What is needed: The lines needed are those below that contain the word "pink"; copy each one.
== Data shown
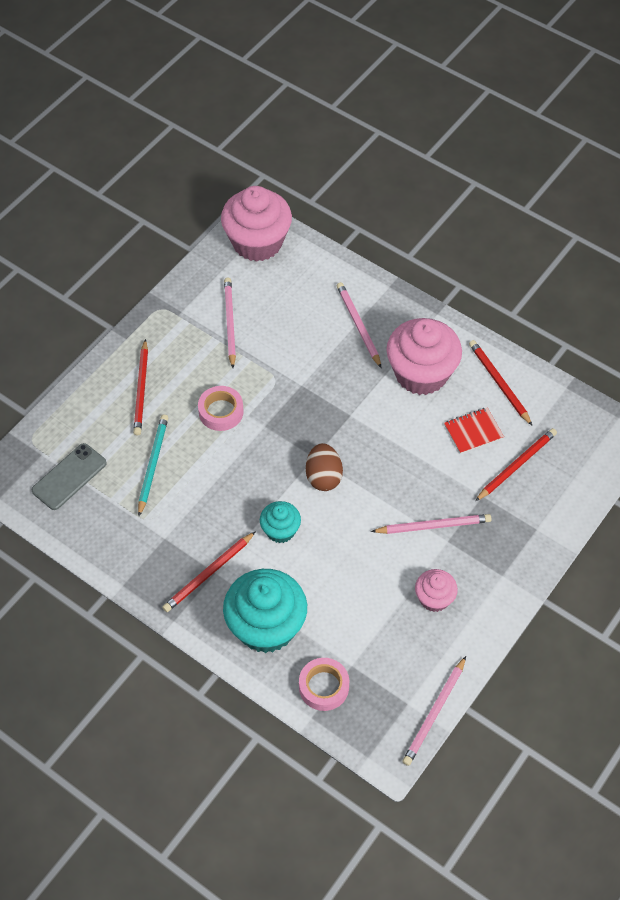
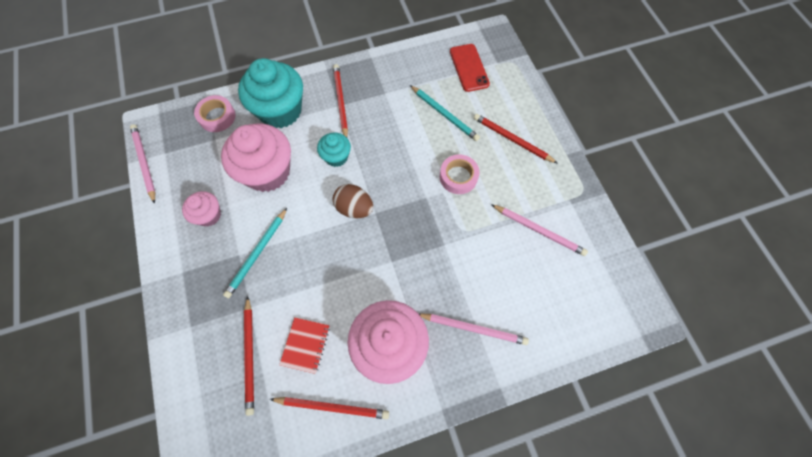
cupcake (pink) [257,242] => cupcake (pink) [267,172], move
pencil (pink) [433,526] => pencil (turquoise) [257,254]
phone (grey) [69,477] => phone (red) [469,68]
====
Your solution:
cupcake (pink) [257,242] => cupcake (pink) [267,172], move
pencil (pink) [433,526] => pencil (turquoise) [257,254]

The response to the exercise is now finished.